- _WORK TO DO_:
Rewrite the lines from the very first one through the line containing "Question: Is black matte speaker at center taller" as a numbered list, skipping any blank lines.

- _SOURCE RECORDS_:
━━━━
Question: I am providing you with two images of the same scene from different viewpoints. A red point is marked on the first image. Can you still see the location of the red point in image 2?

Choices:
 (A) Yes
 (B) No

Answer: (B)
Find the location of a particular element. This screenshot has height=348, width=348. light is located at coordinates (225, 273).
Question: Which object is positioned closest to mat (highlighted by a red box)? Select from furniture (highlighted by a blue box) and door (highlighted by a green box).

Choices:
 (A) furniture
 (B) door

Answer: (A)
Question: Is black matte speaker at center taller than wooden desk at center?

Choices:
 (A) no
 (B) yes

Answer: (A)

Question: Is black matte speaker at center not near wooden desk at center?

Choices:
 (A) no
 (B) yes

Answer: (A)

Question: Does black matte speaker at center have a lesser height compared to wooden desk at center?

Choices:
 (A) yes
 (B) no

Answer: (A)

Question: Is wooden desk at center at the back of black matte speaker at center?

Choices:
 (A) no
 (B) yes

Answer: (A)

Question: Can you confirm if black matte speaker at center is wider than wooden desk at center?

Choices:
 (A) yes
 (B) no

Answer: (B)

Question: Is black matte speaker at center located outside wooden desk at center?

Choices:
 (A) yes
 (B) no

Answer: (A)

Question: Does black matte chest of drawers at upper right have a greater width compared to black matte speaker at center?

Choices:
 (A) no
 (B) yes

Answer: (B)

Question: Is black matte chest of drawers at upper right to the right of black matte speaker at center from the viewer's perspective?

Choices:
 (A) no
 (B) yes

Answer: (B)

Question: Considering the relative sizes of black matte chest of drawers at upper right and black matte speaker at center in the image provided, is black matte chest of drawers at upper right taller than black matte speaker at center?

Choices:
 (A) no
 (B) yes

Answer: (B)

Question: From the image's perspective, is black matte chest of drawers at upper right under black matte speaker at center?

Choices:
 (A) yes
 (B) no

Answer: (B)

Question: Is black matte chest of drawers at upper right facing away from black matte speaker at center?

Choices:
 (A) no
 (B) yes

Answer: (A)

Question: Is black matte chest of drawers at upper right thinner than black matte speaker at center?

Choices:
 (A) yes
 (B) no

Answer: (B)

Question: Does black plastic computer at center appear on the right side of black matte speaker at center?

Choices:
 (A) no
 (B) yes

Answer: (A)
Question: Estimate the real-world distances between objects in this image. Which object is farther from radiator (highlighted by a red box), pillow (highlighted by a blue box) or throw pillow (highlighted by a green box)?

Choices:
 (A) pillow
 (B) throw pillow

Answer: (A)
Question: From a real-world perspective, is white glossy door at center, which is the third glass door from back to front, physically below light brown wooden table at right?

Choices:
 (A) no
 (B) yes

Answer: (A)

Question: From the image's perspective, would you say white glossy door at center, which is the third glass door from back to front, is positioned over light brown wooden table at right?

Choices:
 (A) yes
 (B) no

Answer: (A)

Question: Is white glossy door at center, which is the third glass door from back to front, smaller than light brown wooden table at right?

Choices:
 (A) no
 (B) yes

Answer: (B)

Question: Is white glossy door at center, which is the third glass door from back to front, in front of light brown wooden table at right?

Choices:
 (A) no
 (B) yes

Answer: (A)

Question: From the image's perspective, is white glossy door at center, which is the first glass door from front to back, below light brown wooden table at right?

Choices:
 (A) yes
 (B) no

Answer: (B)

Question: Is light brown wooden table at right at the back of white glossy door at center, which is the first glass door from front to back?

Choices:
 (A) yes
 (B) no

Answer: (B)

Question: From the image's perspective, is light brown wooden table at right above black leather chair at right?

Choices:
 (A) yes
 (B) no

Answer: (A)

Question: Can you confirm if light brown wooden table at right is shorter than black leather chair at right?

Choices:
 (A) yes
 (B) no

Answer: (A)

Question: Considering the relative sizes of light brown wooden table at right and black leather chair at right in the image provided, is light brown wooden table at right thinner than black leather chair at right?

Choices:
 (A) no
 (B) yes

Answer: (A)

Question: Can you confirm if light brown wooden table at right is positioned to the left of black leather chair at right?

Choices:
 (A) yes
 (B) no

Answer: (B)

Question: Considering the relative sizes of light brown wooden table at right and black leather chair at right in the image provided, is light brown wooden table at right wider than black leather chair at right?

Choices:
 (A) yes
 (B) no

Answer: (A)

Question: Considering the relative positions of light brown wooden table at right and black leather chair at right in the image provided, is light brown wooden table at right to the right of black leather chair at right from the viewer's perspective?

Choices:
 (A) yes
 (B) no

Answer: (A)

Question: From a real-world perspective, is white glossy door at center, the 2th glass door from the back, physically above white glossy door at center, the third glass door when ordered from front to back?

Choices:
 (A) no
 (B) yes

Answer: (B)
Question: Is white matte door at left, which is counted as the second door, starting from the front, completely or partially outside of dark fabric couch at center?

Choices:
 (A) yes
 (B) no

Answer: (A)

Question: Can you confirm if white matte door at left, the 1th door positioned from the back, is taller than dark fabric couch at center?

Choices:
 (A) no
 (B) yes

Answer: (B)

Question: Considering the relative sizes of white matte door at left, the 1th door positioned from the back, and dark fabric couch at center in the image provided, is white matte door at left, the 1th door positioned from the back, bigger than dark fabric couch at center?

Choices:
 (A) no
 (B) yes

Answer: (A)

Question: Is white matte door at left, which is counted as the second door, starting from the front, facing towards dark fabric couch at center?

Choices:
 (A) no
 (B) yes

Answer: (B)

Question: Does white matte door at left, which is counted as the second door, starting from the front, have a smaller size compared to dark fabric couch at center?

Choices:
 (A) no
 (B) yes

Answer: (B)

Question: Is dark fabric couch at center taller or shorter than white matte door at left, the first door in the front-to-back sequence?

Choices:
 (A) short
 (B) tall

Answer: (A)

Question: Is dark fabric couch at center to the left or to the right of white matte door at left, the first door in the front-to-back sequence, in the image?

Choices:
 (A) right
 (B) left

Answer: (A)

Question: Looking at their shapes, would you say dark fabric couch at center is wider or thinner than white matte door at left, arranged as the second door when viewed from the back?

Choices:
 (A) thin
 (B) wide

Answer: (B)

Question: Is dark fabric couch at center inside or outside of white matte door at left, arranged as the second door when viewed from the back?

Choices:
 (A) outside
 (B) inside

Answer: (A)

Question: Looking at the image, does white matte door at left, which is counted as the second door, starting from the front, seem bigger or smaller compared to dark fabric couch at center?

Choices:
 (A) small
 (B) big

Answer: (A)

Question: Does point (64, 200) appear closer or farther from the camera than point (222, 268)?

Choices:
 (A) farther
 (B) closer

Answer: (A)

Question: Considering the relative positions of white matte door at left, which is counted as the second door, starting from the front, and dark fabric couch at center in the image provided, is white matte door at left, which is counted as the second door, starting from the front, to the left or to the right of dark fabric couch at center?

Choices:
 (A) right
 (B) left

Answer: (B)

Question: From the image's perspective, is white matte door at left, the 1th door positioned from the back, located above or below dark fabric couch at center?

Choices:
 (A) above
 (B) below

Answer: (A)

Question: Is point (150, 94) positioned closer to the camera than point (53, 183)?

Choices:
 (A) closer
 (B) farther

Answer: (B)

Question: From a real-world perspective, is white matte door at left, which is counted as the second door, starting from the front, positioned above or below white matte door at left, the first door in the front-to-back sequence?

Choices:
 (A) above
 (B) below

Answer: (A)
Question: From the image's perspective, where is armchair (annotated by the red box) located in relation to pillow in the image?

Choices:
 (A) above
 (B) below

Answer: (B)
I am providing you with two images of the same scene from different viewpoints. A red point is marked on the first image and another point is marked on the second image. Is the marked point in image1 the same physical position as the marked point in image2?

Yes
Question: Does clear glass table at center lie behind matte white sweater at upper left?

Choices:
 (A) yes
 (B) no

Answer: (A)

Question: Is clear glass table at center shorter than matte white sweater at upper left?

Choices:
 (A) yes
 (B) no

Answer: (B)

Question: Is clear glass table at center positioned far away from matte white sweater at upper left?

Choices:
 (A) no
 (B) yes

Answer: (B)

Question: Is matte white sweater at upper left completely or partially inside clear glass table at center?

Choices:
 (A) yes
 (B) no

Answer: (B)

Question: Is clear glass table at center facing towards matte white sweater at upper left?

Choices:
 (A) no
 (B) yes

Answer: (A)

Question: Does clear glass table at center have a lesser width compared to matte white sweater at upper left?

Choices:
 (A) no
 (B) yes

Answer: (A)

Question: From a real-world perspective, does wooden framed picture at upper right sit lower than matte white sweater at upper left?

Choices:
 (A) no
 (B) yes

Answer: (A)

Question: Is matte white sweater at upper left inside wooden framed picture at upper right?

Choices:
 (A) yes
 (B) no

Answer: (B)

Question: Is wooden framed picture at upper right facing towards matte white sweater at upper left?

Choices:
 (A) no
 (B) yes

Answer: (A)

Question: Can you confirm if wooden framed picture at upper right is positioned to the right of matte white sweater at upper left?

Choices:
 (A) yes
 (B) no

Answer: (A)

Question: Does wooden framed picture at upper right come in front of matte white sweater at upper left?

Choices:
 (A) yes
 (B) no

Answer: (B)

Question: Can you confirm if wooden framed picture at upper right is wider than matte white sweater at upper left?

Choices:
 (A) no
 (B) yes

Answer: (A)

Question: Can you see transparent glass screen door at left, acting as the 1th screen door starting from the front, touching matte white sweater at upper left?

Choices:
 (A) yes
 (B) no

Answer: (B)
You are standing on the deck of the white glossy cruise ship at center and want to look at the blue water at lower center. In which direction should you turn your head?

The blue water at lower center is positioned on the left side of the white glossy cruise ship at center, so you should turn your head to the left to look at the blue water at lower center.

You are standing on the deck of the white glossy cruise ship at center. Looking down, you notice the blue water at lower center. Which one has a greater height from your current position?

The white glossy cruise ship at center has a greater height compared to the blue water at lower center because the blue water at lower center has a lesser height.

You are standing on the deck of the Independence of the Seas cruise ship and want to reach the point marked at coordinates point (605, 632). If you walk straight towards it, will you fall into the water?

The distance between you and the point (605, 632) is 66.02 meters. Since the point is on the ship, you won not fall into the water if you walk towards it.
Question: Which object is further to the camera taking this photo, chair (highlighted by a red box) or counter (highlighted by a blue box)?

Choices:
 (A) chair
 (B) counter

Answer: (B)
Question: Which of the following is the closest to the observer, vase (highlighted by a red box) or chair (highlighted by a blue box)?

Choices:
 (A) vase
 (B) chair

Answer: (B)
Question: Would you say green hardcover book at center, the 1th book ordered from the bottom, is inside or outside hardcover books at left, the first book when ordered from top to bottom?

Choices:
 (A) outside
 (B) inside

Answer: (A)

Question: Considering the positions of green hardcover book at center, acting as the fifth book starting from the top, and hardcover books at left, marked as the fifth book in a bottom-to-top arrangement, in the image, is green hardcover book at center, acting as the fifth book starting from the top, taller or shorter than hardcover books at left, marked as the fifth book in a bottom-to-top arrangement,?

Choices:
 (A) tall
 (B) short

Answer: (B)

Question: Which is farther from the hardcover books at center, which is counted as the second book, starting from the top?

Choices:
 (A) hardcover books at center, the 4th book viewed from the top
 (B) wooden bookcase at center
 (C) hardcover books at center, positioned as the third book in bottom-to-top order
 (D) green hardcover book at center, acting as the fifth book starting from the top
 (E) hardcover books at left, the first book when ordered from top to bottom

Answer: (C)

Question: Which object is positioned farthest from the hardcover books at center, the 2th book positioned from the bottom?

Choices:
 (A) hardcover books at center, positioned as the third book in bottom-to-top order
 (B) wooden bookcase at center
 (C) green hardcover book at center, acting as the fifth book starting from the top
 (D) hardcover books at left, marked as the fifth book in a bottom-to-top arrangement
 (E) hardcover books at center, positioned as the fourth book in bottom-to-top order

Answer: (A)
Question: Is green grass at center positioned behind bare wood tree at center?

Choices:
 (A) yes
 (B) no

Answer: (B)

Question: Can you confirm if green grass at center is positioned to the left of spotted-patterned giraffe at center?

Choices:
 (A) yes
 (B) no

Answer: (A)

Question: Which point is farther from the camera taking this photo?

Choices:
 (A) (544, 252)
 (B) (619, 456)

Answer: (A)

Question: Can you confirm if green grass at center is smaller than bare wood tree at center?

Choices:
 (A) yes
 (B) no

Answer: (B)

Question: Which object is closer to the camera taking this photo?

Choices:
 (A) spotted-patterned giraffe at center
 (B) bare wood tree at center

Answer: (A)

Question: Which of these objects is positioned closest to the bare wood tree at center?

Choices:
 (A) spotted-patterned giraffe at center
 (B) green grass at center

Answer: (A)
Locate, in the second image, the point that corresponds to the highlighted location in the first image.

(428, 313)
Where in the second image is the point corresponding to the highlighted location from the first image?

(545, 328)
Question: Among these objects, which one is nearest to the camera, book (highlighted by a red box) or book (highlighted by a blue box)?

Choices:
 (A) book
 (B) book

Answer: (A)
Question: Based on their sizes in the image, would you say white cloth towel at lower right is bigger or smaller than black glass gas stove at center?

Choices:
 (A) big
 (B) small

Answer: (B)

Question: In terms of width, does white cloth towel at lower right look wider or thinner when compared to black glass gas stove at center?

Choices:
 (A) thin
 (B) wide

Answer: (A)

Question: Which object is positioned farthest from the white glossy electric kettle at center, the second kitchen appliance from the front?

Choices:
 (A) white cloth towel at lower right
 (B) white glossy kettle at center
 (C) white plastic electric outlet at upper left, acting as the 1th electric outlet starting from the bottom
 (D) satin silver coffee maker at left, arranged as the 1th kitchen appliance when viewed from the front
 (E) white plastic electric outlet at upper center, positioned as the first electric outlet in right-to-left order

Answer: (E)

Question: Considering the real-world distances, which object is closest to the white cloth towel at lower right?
━━━━
- _PROBLEM SOLUTION_:
1. Question: I am providing you with two images of the same scene from different viewpoints. A red point is marked on the first image. Can you still see the location of the red point in image 2?
2. Choices:
3.  (A) Yes
4.  (B) No
5. Answer: (B)
6. Find the location of a particular element. This screenshot has height=348, width=348. light is located at coordinates (225, 273).
7. Question: Which object is positioned closest to mat (highlighted by a red box)? Select from furniture (highlighted by a blue box) and door (highlighted by a green box).
8. Choices:
9.  (A) furniture
10.  (B) door
11. Answer: (A)
12. Question: Is black matte speaker at center taller than wooden desk at center?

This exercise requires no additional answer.